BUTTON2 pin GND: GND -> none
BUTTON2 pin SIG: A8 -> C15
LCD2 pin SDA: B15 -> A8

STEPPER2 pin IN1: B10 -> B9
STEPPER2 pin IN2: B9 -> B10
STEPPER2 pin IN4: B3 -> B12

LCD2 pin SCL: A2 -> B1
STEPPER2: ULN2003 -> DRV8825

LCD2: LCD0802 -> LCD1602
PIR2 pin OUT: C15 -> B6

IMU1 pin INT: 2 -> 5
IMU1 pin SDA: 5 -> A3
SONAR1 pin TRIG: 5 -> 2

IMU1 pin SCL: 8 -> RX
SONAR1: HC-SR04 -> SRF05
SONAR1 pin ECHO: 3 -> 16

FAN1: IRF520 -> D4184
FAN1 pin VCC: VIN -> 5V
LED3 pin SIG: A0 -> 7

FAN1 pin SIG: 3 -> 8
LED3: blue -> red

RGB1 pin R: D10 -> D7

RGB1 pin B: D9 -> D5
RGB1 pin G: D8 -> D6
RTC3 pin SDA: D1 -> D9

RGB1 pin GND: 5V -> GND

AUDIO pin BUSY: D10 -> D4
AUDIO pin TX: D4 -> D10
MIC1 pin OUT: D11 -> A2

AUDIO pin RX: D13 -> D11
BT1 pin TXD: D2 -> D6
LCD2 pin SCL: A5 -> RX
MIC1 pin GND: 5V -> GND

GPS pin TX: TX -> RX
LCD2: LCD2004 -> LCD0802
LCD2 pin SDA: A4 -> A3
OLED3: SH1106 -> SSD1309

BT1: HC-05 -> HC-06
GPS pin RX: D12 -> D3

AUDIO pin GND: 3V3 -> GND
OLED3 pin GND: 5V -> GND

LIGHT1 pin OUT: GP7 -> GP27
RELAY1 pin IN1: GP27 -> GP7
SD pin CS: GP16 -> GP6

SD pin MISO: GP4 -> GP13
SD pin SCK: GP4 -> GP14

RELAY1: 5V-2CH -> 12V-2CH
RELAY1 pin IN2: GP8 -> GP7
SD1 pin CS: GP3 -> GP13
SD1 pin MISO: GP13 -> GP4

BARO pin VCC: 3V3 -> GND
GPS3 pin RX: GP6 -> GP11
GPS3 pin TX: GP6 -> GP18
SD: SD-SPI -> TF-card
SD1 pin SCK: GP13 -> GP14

━━━━━━━━

Restate word for word only the lines above from the line containing "OLED3: SH1106 -> SSD1309" to the line containing "SD: SD-SPI -> TF-card", both of them included.

OLED3: SH1106 -> SSD1309

BT1: HC-05 -> HC-06
GPS pin RX: D12 -> D3

AUDIO pin GND: 3V3 -> GND
OLED3 pin GND: 5V -> GND

LIGHT1 pin OUT: GP7 -> GP27
RELAY1 pin IN1: GP27 -> GP7
SD pin CS: GP16 -> GP6

SD pin MISO: GP4 -> GP13
SD pin SCK: GP4 -> GP14

RELAY1: 5V-2CH -> 12V-2CH
RELAY1 pin IN2: GP8 -> GP7
SD1 pin CS: GP3 -> GP13
SD1 pin MISO: GP13 -> GP4

BARO pin VCC: 3V3 -> GND
GPS3 pin RX: GP6 -> GP11
GPS3 pin TX: GP6 -> GP18
SD: SD-SPI -> TF-card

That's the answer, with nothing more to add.